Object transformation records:
● ● ● ● ●

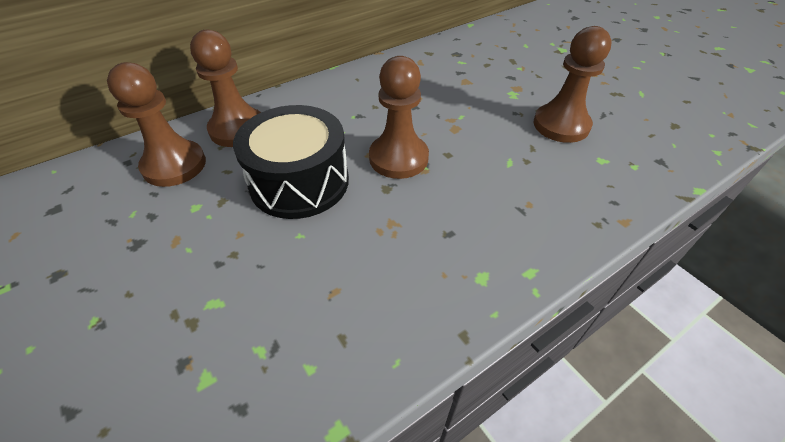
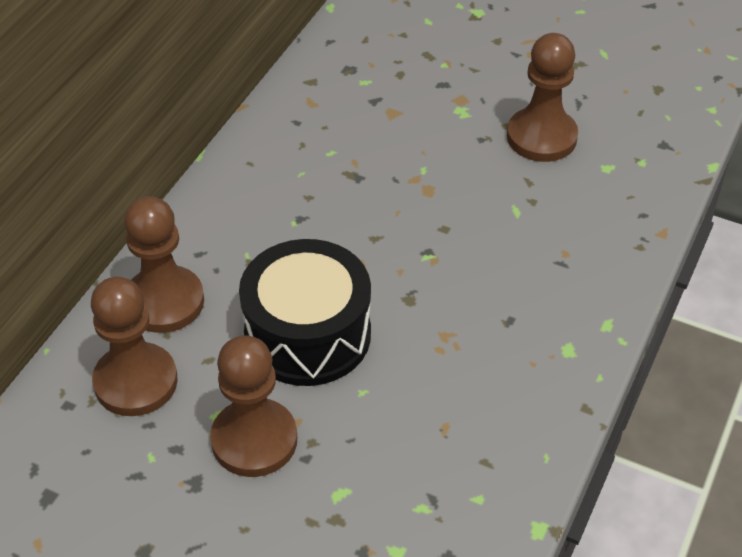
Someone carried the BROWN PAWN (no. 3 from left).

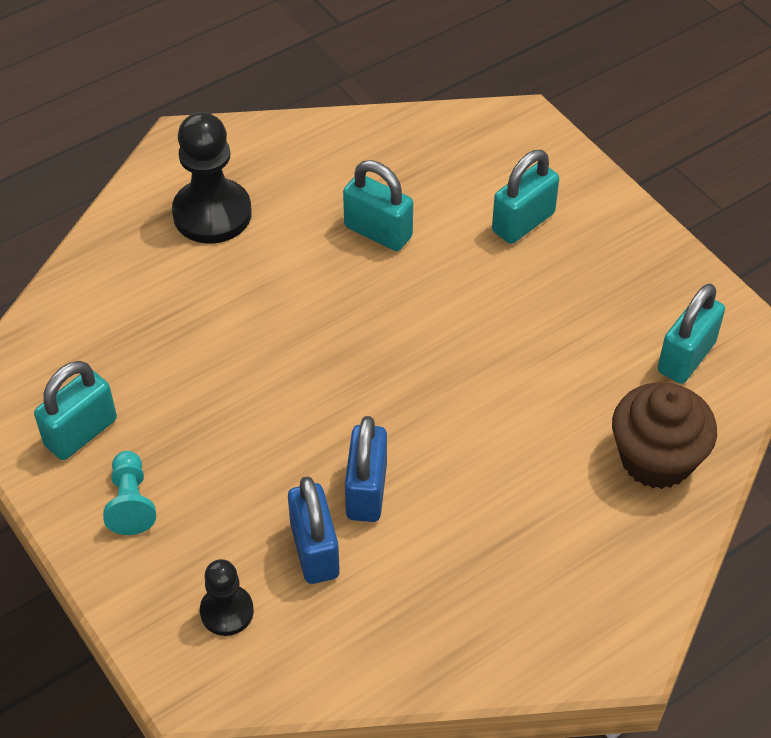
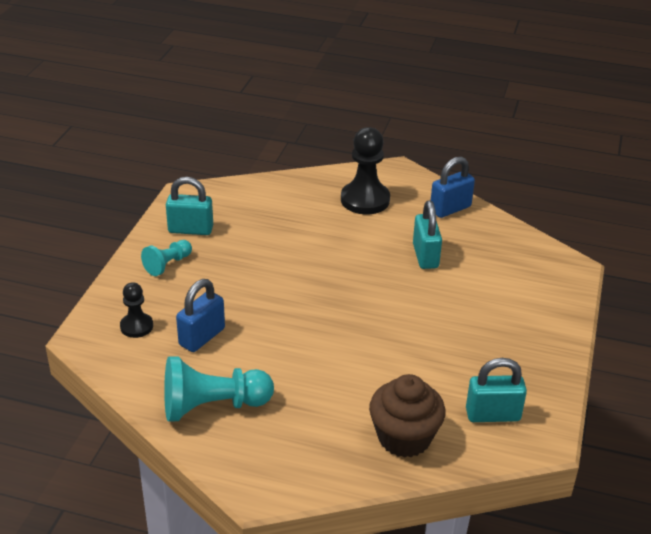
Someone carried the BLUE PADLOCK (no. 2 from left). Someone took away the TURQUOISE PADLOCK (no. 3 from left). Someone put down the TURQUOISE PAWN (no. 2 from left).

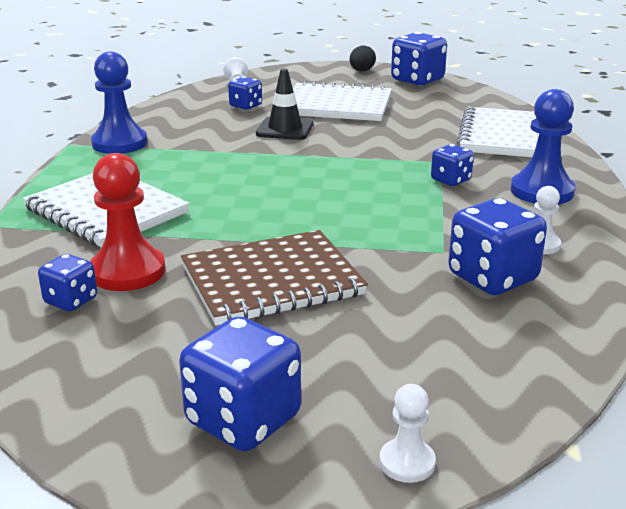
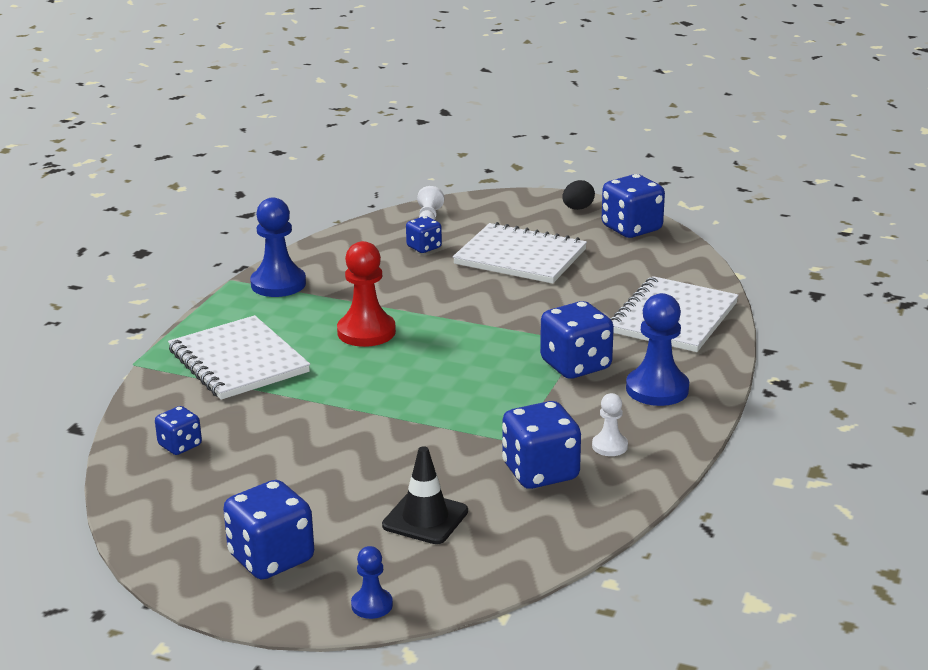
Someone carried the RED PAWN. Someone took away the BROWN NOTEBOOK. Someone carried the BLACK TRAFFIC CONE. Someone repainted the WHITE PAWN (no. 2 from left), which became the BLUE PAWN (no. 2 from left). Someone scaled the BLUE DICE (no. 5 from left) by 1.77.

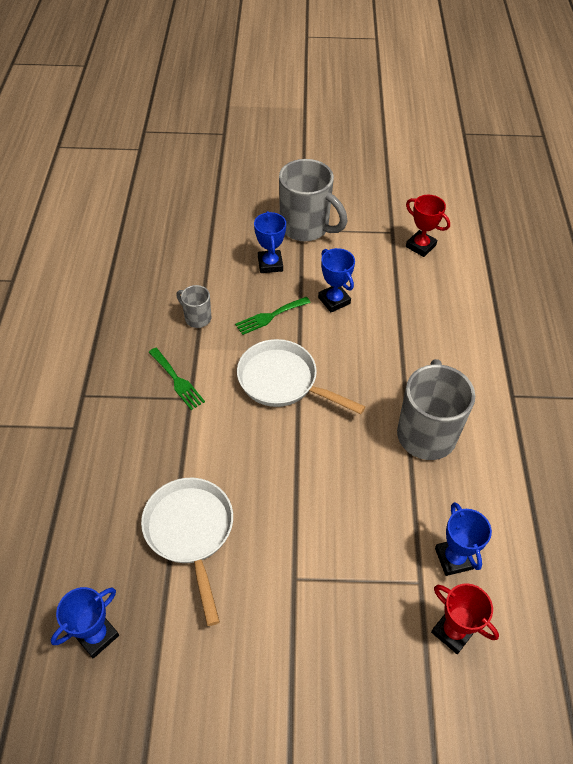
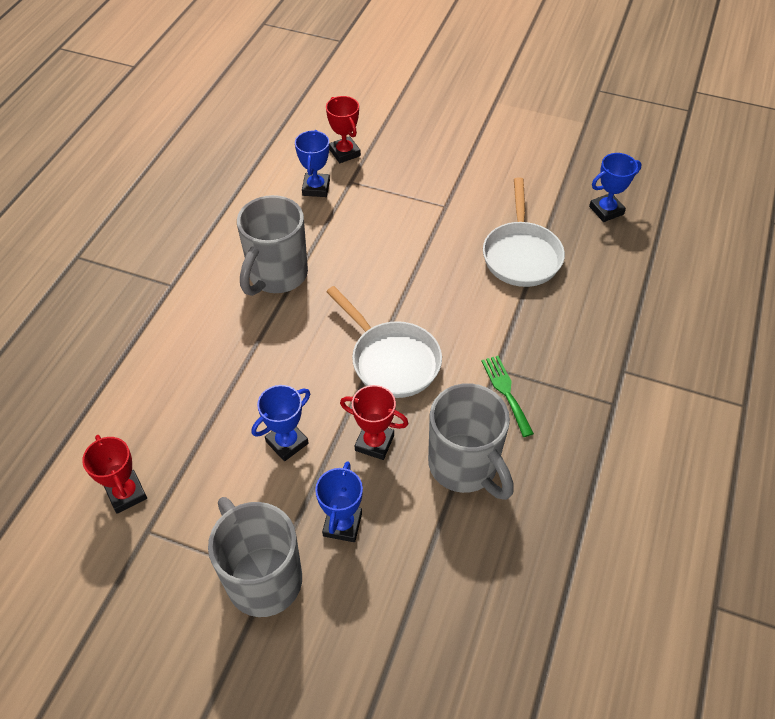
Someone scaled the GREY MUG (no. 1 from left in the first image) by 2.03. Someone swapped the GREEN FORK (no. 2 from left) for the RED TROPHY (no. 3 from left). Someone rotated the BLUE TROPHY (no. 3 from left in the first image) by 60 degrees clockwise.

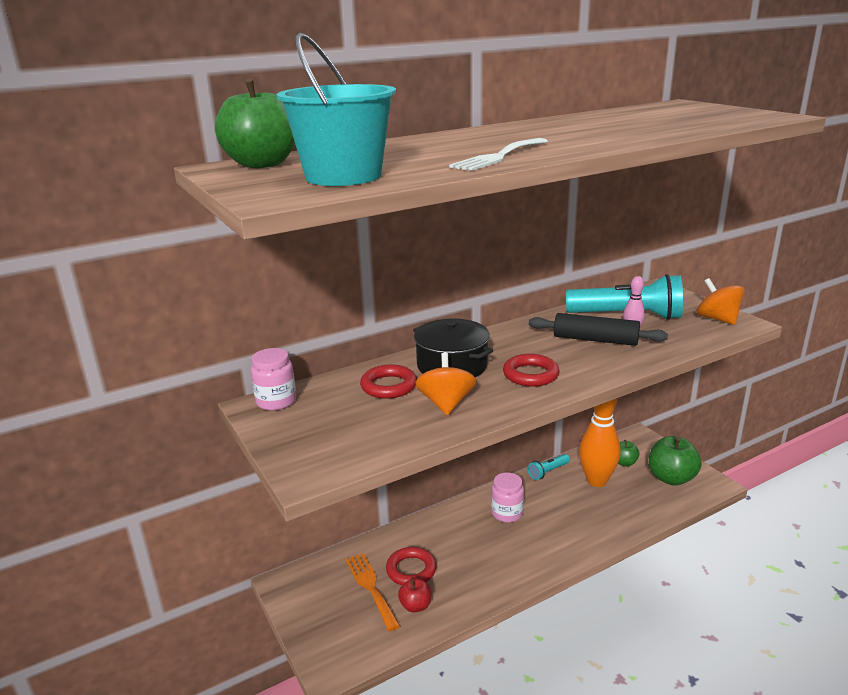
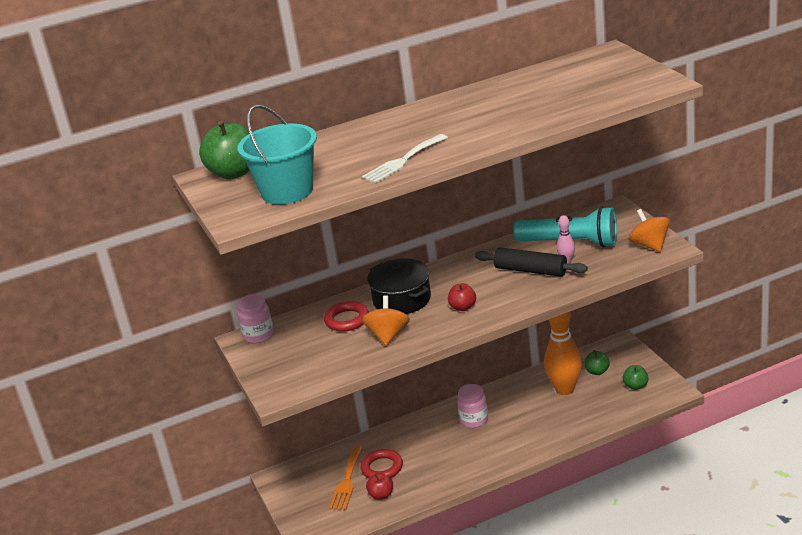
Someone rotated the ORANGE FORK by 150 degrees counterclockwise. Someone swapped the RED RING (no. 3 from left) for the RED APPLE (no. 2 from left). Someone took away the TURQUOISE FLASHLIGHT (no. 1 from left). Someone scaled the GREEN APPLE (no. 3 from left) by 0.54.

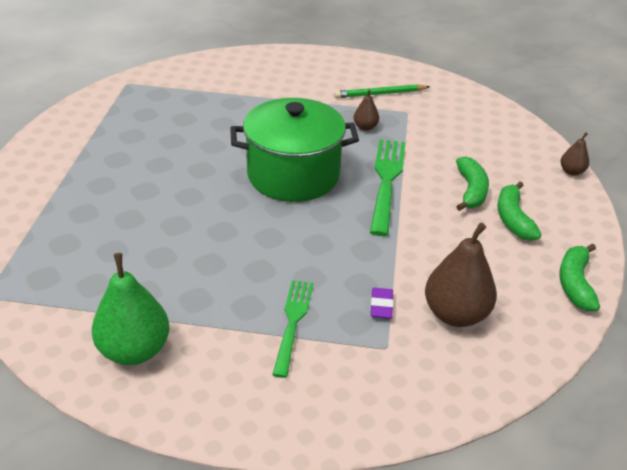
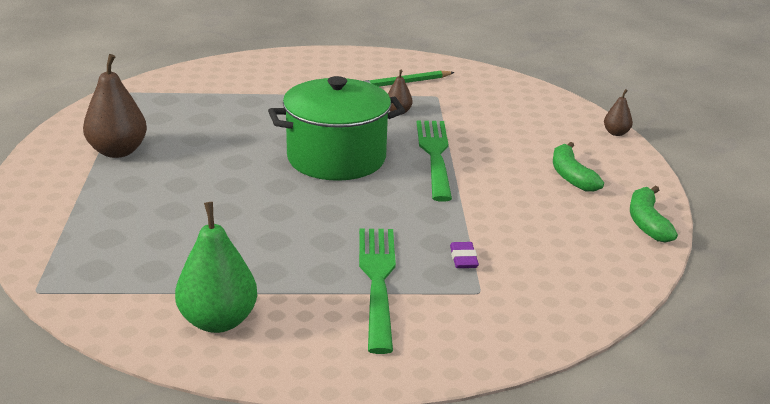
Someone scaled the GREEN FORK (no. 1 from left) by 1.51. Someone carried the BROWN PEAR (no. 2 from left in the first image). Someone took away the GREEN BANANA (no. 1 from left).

● ● ● ● ●

> What is required:
In the copy, omit the pictures and give every line of the data exactly.

> Your solution:
Someone carried the BROWN PAWN (no. 3 from left).

Someone carried the BLUE PADLOCK (no. 2 from left). Someone took away the TURQUOISE PADLOCK (no. 3 from left). Someone put down the TURQUOISE PAWN (no. 2 from left).

Someone carried the RED PAWN. Someone took away the BROWN NOTEBOOK. Someone carried the BLACK TRAFFIC CONE. Someone repainted the WHITE PAWN (no. 2 from left), which became the BLUE PAWN (no. 2 from left). Someone scaled the BLUE DICE (no. 5 from left) by 1.77.

Someone scaled the GREY MUG (no. 1 from left in the first image) by 2.03. Someone swapped the GREEN FORK (no. 2 from left) for the RED TROPHY (no. 3 from left). Someone rotated the BLUE TROPHY (no. 3 from left in the first image) by 60 degrees clockwise.

Someone rotated the ORANGE FORK by 150 degrees counterclockwise. Someone swapped the RED RING (no. 3 from left) for the RED APPLE (no. 2 from left). Someone took away the TURQUOISE FLASHLIGHT (no. 1 from left). Someone scaled the GREEN APPLE (no. 3 from left) by 0.54.

Someone scaled the GREEN FORK (no. 1 from left) by 1.51. Someone carried the BROWN PEAR (no. 2 from left in the first image). Someone took away the GREEN BANANA (no. 1 from left).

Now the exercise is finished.